*SUPPLIED DATA:*
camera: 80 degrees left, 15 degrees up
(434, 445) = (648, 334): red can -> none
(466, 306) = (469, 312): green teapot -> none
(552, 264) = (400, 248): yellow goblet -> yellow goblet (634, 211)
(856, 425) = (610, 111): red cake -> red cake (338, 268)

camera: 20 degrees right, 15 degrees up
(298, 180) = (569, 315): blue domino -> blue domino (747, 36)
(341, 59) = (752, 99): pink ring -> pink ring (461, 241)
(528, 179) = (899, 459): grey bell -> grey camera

...

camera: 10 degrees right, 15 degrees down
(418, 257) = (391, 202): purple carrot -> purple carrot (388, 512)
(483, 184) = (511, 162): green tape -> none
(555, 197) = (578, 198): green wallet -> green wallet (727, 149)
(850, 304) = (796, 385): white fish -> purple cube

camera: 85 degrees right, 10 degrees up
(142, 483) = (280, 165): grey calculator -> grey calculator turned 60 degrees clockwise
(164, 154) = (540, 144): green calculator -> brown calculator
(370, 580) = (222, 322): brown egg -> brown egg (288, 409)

*WORK TO COMPLETE:* Look through the entries for the string "green". Every line that has it belongs in the answer.

*RESPONSE:*
(466, 306) = (469, 312): green teapot -> none
(483, 184) = (511, 162): green tape -> none
(555, 197) = (578, 198): green wallet -> green wallet (727, 149)
(164, 154) = (540, 144): green calculator -> brown calculator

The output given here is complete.